_Task details_. Output only the lines that run from the line holding "white ring: 0 -> 1" to the end of the data below, including both ends, without any pictures.

___ Exercise inputs ___

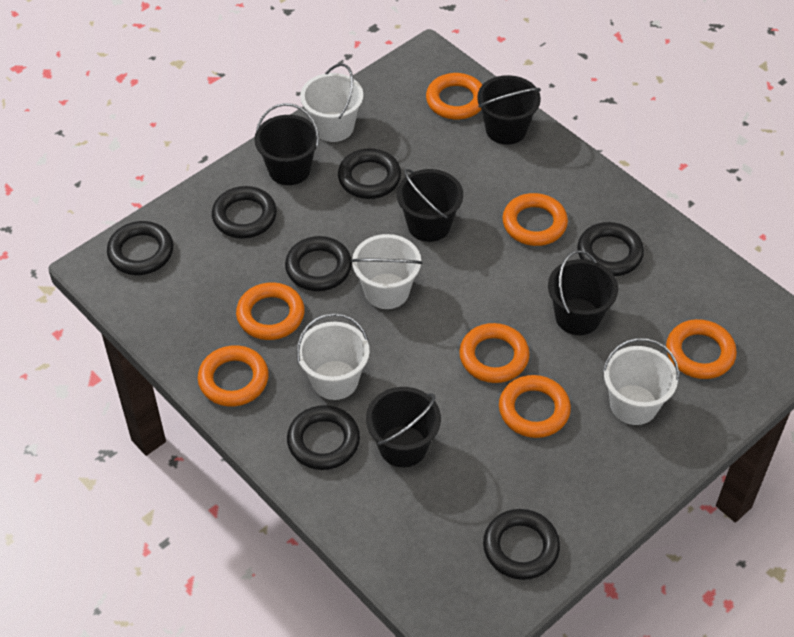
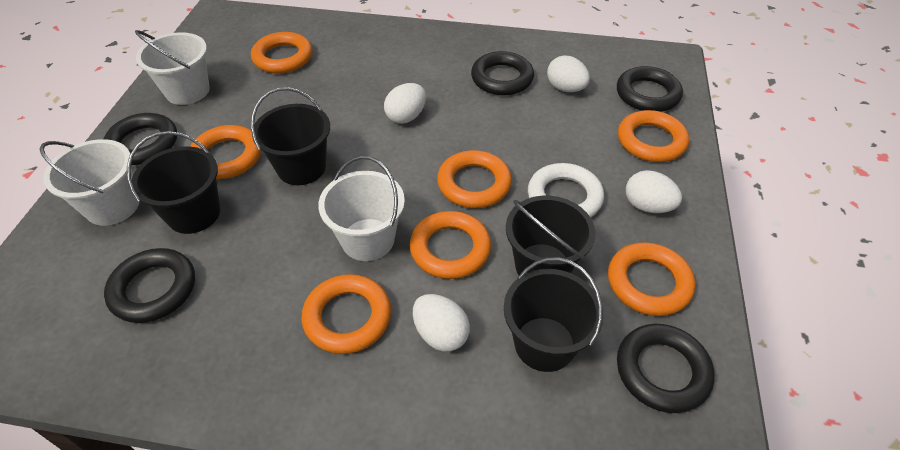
black bucket: 5 -> 4
black ring: 7 -> 5
white bucket: 4 -> 3
white egg: 0 -> 4
white ring: 0 -> 1

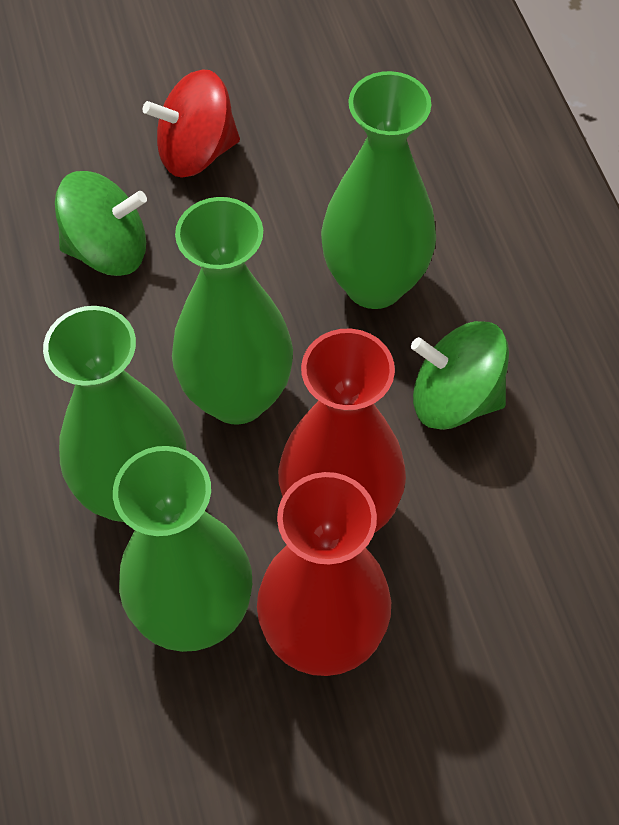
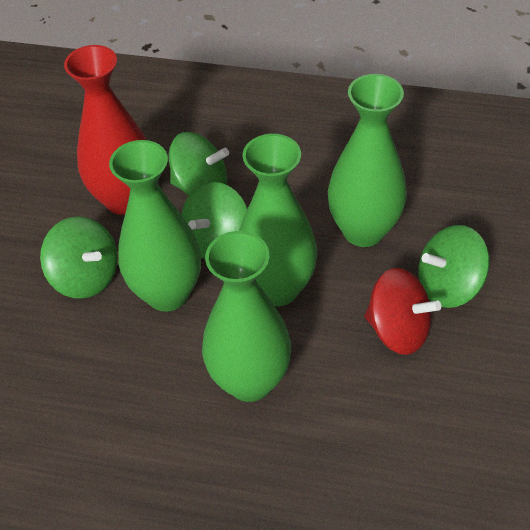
green spinning top: 2 -> 4
red vase: 2 -> 1

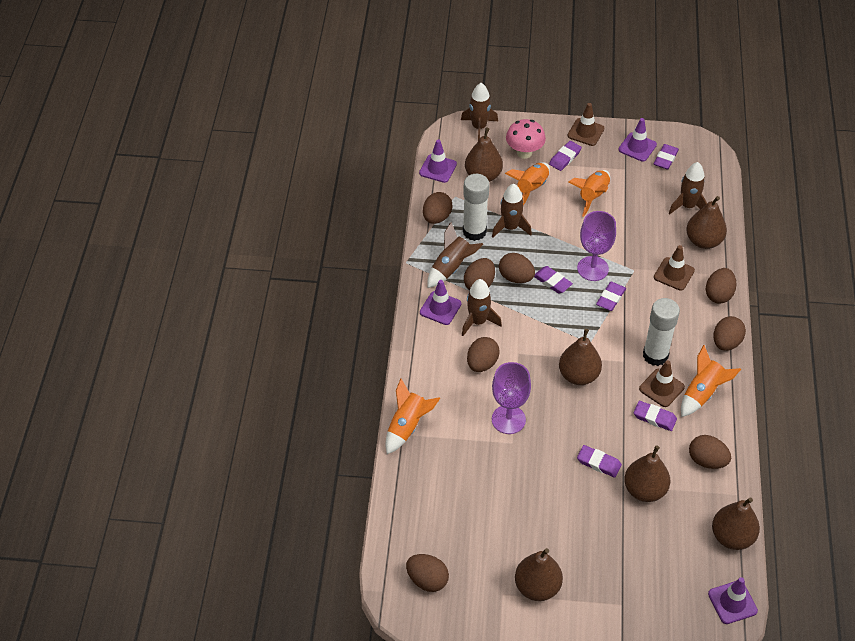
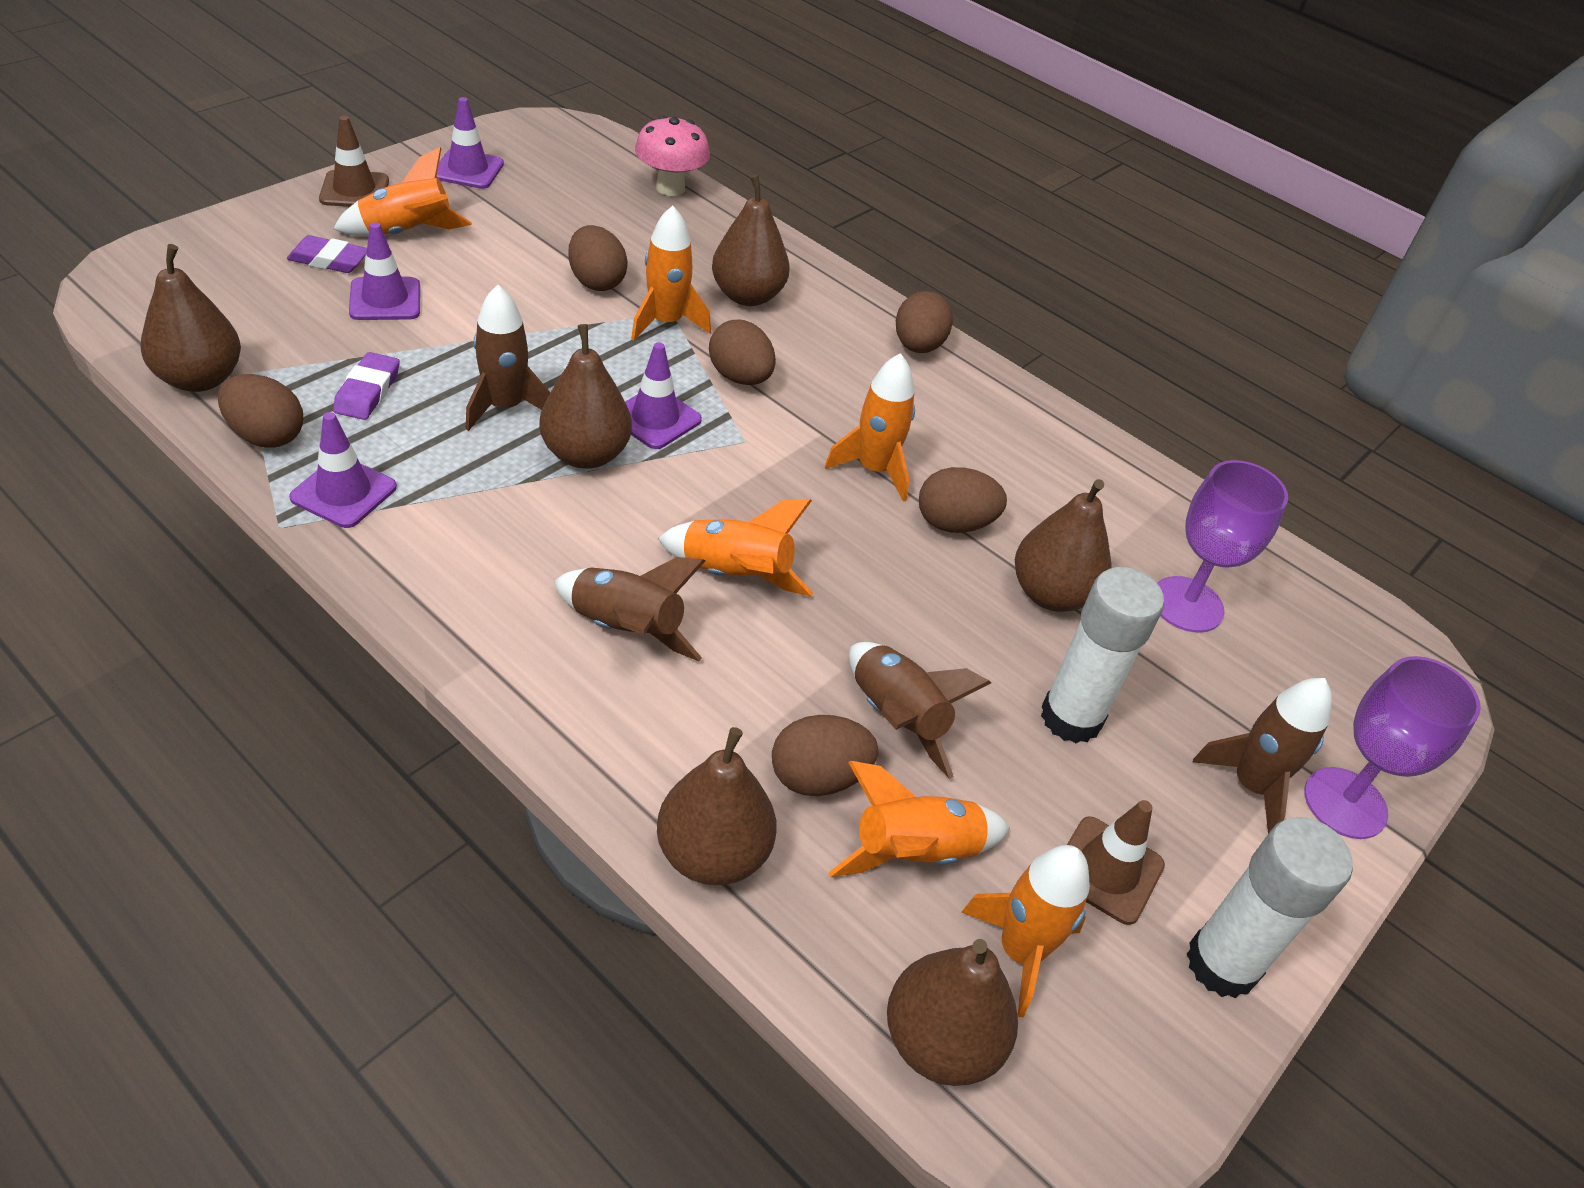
brown egg: 8 -> 6
brown rocket: 5 -> 4
brown traffic cone: 3 -> 2
orange rocket: 4 -> 6
purple eraser: 6 -> 2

___

_Response box_.
white ring: 0 -> 1

green spinning top: 2 -> 4
red vase: 2 -> 1

brown egg: 8 -> 6
brown rocket: 5 -> 4
brown traffic cone: 3 -> 2
orange rocket: 4 -> 6
purple eraser: 6 -> 2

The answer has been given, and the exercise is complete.